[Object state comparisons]
* * * *

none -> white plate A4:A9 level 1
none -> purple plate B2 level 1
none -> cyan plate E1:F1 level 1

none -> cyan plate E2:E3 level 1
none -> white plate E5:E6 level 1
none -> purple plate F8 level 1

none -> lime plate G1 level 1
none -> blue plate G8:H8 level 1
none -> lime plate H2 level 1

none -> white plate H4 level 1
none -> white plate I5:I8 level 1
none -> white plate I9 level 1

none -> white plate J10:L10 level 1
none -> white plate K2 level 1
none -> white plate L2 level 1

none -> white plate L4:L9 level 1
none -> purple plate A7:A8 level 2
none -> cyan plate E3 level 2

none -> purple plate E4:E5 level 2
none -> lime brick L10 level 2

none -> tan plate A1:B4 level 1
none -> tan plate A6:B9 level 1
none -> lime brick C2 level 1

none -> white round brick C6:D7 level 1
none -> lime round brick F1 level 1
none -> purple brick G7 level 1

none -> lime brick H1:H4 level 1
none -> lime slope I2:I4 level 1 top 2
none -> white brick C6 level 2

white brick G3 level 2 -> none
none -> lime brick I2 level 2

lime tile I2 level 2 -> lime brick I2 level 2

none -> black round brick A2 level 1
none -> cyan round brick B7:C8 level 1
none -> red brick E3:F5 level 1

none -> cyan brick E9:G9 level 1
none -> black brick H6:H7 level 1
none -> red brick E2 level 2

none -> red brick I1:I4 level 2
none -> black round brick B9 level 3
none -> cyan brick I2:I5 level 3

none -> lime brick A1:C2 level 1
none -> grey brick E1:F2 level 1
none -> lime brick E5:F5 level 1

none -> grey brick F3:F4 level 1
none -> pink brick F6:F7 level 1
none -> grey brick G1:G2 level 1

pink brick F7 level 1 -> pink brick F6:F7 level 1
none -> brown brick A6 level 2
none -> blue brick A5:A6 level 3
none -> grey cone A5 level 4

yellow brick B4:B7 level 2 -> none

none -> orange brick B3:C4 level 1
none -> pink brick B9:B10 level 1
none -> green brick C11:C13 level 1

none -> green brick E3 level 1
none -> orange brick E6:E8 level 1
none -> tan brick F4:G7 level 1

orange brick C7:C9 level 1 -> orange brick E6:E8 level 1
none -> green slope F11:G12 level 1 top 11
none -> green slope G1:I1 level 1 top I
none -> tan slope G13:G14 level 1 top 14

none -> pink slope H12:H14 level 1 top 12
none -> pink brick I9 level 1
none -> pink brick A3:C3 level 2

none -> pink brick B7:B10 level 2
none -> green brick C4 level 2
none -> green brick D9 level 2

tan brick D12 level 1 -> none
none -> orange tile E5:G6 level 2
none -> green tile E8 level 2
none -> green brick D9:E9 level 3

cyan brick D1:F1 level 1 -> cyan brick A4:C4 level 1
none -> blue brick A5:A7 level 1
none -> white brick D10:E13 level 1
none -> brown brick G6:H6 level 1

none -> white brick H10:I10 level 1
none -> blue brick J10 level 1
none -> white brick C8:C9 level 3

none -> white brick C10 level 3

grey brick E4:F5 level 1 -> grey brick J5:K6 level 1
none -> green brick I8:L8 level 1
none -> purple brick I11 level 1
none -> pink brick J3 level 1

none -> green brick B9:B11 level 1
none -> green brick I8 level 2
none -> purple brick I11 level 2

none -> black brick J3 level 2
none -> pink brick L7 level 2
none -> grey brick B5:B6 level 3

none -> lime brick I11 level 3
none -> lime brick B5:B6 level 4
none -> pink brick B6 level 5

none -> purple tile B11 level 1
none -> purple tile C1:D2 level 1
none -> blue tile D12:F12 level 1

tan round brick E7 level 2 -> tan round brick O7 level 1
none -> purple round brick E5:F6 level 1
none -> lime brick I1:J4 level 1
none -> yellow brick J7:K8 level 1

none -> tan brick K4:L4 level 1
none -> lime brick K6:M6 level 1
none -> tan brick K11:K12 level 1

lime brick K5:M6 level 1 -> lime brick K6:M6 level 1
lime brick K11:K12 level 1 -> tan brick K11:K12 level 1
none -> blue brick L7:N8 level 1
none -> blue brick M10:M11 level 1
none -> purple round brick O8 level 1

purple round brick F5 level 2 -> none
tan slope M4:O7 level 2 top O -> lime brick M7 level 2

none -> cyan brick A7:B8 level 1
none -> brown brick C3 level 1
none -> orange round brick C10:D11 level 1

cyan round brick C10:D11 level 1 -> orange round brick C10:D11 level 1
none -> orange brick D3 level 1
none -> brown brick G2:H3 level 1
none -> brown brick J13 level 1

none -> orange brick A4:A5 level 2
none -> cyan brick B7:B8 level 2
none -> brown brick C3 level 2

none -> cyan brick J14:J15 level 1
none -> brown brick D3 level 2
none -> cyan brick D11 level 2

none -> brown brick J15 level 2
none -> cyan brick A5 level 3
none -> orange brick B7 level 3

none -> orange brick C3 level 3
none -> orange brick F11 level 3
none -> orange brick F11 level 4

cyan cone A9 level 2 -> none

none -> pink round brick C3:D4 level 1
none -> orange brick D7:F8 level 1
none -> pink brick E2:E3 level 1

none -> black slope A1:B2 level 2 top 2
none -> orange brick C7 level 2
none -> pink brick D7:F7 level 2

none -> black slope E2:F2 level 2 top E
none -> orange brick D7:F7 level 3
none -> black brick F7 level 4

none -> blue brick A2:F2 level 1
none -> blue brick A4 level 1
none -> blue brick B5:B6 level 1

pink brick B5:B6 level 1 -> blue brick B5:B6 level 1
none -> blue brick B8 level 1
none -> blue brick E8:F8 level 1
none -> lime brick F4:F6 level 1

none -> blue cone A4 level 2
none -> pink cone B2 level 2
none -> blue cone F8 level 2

* * * *

• Exercise requirements:
Every line above that includes the string "purple" should be counted, and the answer should be that number only.

• Task output:
12